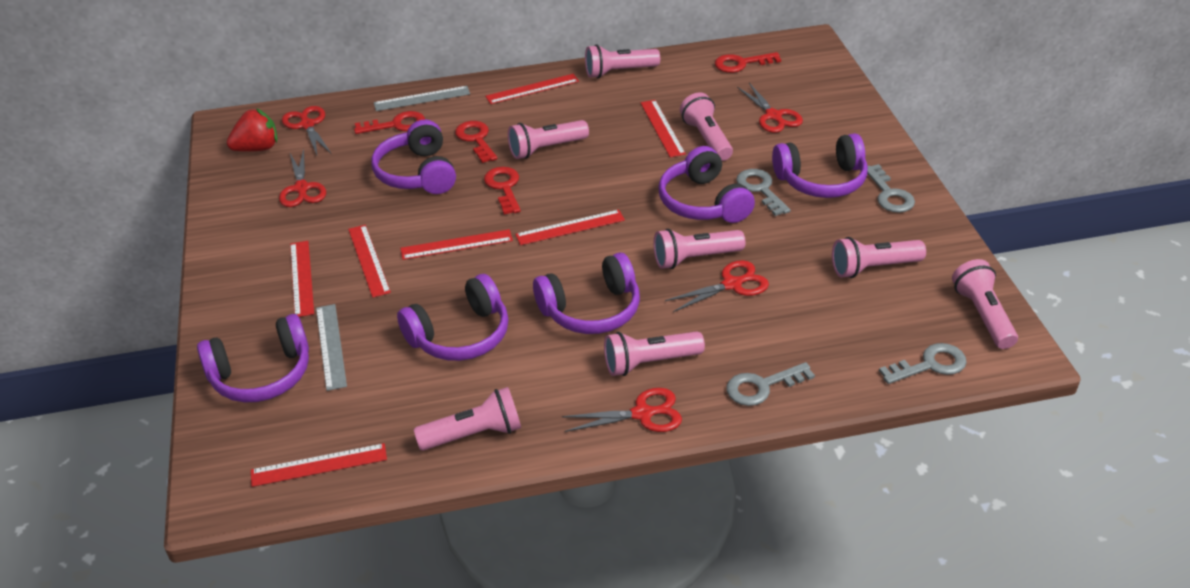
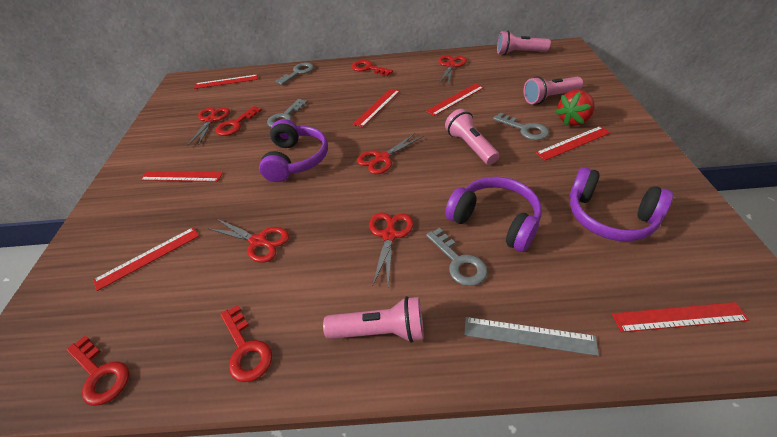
grey ruler: 2 -> 1
pink flashlight: 8 -> 4
purple headphones: 6 -> 3

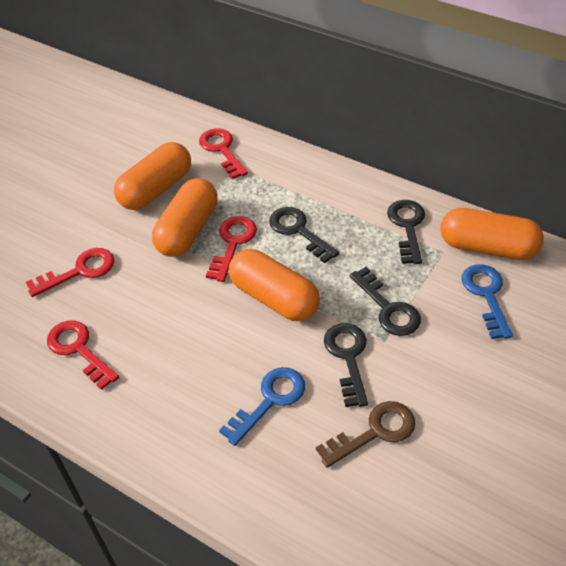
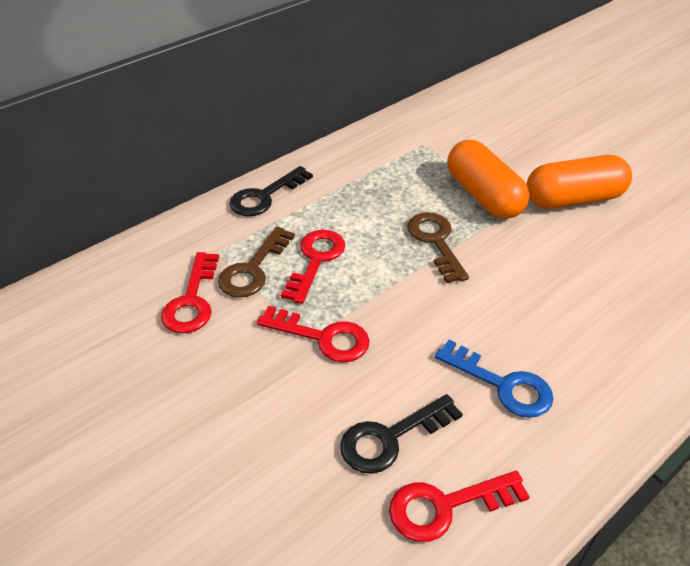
black key: 4 -> 2
blue key: 2 -> 1
brown key: 1 -> 2
orange capsule: 4 -> 2

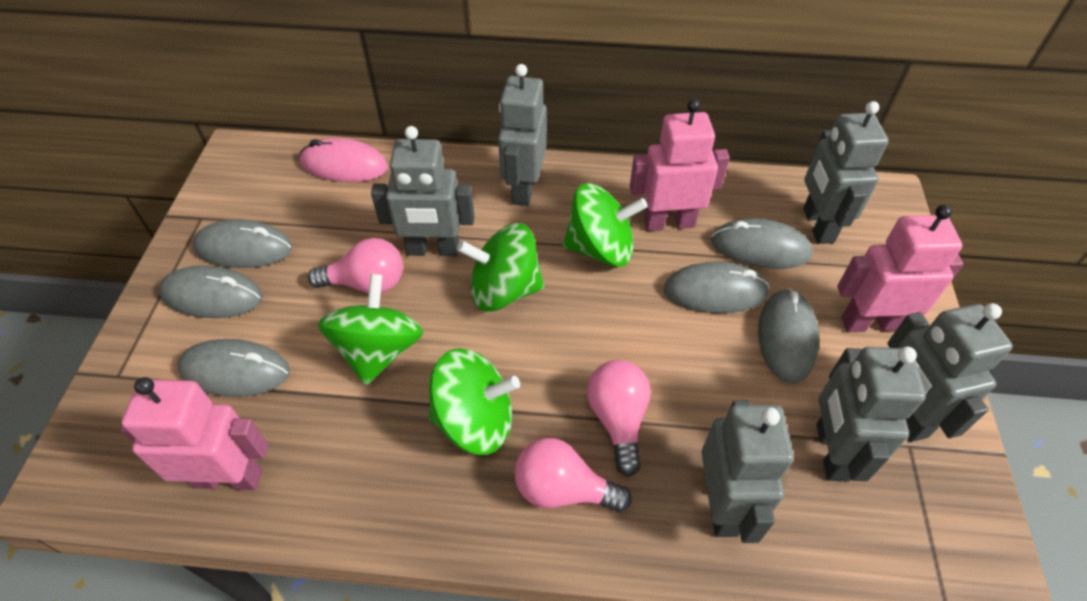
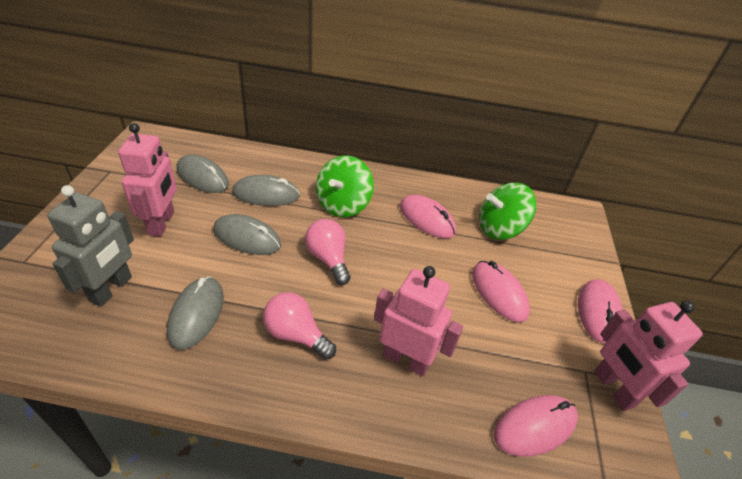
green spinning top: 4 -> 2
grey mouse: 6 -> 4
grey robot: 6 -> 1
pink light bulb: 3 -> 2
pink mouse: 1 -> 4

————————

### EXERCISE DESCRIPTION
When a line among the entries contains "grey", pull that line out.

### ANSWER BOX
grey ruler: 2 -> 1
grey mouse: 6 -> 4
grey robot: 6 -> 1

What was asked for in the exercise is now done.